WORK TO COMPLETE >>
Could you reproduce the lines below from the one with "pink mug: 3 -> 1" through the one with "white carrot: 6 -> 3"? Keep both ends and add nothing.

Top of RECORDS FOR THE EXERCISE

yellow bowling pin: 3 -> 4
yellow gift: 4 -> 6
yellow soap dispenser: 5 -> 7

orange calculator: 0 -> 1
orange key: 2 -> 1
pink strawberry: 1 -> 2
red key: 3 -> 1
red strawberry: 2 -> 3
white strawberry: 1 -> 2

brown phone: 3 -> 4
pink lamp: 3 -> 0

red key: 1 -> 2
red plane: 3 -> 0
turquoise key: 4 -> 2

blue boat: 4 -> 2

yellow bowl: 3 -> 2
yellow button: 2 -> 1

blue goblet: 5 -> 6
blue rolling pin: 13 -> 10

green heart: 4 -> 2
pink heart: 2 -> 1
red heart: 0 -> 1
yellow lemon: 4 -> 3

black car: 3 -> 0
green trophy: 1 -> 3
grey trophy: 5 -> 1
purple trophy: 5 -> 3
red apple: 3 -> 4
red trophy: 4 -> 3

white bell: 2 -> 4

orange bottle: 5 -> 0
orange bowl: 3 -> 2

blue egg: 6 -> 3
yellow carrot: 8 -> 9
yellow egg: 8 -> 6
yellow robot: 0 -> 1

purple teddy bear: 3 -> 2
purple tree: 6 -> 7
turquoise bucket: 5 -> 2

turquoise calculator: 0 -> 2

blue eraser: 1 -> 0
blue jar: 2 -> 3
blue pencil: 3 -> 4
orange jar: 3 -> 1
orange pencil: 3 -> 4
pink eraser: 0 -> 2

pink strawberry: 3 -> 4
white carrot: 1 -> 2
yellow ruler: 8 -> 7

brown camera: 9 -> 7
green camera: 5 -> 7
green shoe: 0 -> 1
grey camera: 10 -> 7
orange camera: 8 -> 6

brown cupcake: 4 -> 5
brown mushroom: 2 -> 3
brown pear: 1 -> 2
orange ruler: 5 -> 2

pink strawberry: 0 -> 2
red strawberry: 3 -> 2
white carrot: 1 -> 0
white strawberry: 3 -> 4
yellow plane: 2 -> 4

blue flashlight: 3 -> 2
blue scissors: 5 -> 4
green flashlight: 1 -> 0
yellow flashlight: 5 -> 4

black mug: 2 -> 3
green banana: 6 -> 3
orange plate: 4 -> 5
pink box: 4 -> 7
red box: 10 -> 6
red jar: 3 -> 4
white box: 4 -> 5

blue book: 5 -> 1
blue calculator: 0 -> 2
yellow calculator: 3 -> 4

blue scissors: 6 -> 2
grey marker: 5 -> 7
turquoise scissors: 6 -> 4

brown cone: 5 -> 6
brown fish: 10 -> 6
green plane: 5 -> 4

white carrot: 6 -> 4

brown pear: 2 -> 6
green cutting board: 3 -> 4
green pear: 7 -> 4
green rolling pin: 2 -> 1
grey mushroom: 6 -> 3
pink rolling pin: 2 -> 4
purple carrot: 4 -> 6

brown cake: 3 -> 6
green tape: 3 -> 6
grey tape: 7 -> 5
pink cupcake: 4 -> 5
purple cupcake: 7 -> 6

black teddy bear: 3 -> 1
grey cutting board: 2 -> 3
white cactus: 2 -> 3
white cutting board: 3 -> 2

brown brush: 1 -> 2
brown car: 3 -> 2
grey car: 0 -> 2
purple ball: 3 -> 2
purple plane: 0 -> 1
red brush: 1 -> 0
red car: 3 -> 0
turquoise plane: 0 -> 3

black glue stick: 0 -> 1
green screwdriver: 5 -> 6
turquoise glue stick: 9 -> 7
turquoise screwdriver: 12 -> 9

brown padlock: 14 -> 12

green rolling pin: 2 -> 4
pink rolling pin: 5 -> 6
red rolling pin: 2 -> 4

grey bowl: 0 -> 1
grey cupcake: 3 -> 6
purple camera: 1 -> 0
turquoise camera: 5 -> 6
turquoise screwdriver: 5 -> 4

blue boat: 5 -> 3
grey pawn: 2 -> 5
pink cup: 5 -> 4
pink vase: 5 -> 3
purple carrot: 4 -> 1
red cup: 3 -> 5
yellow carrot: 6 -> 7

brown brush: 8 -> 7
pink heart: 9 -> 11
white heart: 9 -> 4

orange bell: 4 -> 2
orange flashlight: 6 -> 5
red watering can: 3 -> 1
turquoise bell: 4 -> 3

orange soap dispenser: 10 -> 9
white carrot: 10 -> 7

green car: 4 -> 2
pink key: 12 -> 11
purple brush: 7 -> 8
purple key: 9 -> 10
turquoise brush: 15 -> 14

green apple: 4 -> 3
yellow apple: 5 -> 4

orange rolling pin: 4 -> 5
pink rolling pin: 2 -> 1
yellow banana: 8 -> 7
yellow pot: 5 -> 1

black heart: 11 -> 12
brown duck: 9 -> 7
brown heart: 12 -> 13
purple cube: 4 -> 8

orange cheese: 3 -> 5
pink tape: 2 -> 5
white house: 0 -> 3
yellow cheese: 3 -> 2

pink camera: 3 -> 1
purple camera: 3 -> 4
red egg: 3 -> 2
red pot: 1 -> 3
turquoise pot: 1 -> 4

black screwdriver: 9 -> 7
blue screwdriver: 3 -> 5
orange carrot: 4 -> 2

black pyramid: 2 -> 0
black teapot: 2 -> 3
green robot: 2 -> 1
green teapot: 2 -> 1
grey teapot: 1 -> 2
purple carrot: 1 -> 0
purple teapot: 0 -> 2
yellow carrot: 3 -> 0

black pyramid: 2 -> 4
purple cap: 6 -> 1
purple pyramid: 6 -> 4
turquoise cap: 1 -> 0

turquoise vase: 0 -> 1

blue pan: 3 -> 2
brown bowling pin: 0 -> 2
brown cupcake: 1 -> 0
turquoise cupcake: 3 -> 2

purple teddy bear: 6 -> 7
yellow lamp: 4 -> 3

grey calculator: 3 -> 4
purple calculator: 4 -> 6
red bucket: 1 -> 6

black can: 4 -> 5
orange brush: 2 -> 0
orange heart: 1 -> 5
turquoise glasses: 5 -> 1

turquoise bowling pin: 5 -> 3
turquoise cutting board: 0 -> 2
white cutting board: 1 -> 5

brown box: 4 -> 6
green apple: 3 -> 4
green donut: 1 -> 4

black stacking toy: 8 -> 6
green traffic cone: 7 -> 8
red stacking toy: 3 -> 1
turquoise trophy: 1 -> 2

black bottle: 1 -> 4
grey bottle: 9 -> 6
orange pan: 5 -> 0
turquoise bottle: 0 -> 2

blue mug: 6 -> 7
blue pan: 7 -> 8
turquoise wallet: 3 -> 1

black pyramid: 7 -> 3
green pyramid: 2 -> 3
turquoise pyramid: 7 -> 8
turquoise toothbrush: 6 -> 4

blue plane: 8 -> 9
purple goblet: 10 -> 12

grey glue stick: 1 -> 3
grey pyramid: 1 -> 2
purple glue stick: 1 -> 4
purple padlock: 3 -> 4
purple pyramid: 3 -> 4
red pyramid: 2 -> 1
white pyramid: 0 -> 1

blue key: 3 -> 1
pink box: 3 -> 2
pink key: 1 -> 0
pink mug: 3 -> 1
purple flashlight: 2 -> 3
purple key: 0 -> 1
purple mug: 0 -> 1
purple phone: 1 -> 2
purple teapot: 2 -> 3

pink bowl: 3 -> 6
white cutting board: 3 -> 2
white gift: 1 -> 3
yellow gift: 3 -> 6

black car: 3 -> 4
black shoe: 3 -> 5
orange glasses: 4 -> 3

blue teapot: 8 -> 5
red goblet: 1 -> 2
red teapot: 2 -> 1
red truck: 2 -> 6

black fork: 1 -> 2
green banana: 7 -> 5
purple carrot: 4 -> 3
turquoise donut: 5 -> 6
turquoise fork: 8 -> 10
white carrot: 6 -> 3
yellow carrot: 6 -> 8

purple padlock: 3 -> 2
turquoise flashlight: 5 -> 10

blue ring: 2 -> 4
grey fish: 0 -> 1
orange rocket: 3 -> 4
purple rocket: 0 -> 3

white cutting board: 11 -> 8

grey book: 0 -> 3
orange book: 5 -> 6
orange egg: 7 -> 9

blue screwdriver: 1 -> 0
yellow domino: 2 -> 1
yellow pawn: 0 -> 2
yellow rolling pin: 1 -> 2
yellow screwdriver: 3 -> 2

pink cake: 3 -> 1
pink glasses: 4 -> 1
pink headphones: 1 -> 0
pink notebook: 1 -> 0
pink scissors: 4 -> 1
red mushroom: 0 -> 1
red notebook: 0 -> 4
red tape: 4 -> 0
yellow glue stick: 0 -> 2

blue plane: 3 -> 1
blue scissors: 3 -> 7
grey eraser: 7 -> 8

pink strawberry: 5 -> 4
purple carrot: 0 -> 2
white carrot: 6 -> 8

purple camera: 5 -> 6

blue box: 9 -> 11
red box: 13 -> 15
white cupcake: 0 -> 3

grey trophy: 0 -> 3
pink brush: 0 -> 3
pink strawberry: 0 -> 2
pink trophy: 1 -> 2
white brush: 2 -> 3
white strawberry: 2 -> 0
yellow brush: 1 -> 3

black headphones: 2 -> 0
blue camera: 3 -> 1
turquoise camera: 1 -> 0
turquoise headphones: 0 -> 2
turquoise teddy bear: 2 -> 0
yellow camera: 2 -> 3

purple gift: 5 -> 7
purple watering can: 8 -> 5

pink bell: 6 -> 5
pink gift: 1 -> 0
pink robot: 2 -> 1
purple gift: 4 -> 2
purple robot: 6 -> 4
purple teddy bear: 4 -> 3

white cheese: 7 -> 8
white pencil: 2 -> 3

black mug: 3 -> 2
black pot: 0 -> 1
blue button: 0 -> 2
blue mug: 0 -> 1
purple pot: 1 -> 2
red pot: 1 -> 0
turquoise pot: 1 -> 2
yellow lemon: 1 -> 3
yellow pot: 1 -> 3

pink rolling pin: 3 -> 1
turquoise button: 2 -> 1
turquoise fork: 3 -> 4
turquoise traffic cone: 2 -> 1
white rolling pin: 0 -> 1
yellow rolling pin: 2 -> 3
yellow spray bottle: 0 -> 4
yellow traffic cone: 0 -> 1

Bottom of RECORDS FOR THE EXERCISE

TASK SOLUTION >>
pink mug: 3 -> 1
purple flashlight: 2 -> 3
purple key: 0 -> 1
purple mug: 0 -> 1
purple phone: 1 -> 2
purple teapot: 2 -> 3

pink bowl: 3 -> 6
white cutting board: 3 -> 2
white gift: 1 -> 3
yellow gift: 3 -> 6

black car: 3 -> 4
black shoe: 3 -> 5
orange glasses: 4 -> 3

blue teapot: 8 -> 5
red goblet: 1 -> 2
red teapot: 2 -> 1
red truck: 2 -> 6

black fork: 1 -> 2
green banana: 7 -> 5
purple carrot: 4 -> 3
turquoise donut: 5 -> 6
turquoise fork: 8 -> 10
white carrot: 6 -> 3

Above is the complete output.